+++ DATA SHOWN

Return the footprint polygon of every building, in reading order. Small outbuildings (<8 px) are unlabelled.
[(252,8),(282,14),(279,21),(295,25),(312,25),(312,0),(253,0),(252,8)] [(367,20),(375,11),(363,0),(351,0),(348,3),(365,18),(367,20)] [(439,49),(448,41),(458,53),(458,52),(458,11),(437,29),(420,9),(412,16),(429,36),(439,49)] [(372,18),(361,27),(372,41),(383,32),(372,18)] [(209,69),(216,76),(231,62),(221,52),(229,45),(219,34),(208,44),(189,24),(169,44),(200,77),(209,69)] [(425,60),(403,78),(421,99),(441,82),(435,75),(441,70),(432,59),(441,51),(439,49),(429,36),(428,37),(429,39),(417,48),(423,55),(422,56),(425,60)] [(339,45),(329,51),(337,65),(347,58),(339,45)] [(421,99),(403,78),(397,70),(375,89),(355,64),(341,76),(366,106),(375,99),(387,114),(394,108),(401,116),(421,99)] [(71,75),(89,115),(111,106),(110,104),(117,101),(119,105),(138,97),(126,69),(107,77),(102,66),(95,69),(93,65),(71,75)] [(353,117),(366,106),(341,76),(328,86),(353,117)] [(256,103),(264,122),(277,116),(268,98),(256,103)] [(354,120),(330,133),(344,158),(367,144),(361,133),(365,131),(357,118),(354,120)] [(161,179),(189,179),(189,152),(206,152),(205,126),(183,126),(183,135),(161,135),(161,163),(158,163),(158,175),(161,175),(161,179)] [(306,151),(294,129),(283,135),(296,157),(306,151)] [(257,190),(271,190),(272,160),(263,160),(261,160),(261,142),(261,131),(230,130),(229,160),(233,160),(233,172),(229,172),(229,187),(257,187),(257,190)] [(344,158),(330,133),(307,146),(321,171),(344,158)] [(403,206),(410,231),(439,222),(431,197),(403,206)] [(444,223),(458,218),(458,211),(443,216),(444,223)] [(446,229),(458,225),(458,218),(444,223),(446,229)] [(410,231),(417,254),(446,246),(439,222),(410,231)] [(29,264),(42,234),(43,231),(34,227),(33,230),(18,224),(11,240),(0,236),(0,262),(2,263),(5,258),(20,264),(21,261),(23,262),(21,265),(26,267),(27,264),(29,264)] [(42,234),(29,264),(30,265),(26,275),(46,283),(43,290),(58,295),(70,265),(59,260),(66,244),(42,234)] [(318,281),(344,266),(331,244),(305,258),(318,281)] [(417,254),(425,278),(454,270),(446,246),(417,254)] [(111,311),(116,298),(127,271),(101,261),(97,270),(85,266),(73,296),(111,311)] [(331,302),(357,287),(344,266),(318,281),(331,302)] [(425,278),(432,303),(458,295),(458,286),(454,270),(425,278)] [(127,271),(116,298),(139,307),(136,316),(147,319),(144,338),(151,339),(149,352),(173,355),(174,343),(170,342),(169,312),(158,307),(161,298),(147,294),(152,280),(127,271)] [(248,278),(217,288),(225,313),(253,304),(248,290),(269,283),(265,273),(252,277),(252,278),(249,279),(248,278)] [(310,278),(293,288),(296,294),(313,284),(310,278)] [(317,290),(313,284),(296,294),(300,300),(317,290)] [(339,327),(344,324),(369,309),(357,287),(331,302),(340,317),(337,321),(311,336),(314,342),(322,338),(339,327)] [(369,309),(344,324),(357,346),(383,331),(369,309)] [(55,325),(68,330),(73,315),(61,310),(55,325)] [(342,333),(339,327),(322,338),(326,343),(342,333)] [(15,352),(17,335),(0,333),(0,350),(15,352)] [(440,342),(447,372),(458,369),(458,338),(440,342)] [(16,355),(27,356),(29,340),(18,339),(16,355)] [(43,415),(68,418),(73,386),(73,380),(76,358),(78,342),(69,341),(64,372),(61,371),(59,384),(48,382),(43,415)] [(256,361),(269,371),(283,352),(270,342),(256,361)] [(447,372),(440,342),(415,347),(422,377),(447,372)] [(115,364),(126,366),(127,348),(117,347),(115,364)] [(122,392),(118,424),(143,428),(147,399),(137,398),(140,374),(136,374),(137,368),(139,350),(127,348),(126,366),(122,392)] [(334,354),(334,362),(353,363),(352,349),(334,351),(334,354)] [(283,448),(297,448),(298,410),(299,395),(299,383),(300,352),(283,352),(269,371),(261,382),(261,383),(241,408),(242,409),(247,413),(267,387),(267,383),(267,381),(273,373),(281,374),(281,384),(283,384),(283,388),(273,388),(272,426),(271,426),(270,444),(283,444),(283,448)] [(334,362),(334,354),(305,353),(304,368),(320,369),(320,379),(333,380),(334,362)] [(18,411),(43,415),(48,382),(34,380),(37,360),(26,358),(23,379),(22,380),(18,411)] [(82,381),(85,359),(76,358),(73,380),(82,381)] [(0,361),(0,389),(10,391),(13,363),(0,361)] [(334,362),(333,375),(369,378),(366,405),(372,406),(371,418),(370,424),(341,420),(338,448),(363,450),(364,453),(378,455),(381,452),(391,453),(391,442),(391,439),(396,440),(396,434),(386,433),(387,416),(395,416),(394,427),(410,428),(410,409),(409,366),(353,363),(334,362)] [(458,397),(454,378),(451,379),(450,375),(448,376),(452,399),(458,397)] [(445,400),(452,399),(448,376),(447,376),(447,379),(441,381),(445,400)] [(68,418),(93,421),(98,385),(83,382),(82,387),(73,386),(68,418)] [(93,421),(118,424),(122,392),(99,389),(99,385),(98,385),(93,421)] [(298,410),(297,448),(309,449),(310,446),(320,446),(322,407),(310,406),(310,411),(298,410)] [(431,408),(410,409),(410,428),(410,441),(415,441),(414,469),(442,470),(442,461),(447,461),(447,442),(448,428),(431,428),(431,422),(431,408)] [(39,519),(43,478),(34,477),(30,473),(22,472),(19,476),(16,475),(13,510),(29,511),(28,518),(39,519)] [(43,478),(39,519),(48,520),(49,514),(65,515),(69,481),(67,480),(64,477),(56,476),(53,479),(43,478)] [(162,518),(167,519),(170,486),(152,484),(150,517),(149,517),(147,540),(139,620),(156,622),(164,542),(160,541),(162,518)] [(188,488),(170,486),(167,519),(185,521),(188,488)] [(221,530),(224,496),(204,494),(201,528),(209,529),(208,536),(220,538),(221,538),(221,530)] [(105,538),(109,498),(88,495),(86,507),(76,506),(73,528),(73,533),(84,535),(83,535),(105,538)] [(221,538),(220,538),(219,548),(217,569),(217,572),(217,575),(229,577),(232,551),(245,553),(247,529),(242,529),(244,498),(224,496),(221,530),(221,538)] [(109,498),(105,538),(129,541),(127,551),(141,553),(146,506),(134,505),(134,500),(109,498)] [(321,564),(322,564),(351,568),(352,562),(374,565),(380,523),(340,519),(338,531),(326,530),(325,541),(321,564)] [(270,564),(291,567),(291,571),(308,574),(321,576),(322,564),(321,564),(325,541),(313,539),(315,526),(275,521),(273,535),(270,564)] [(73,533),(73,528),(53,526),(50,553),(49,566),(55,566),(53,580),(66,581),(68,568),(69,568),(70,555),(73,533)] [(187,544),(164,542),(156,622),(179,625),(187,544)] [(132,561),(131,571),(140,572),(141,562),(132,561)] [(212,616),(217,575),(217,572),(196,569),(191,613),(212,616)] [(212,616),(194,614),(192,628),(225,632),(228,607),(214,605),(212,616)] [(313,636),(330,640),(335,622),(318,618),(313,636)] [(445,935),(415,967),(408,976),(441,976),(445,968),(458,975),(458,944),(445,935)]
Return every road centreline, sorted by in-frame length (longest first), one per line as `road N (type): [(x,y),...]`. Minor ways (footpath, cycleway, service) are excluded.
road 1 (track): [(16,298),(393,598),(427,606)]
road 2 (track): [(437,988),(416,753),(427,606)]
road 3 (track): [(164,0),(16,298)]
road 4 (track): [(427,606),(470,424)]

++++++

§ EXERCISE: Copy all lines from the material above that hold the word "Return".

§ YOUR RESPONSE:
Return the footprint polygon of every building, in reading order. Small outbuildings (<8 px) are unlabelled.
Return every road centreline, sorted by in-frame length (longest first), one per line as `road N (type): [(x,y),...]`. Minor ways (footpath, cycleway, service) are excluded.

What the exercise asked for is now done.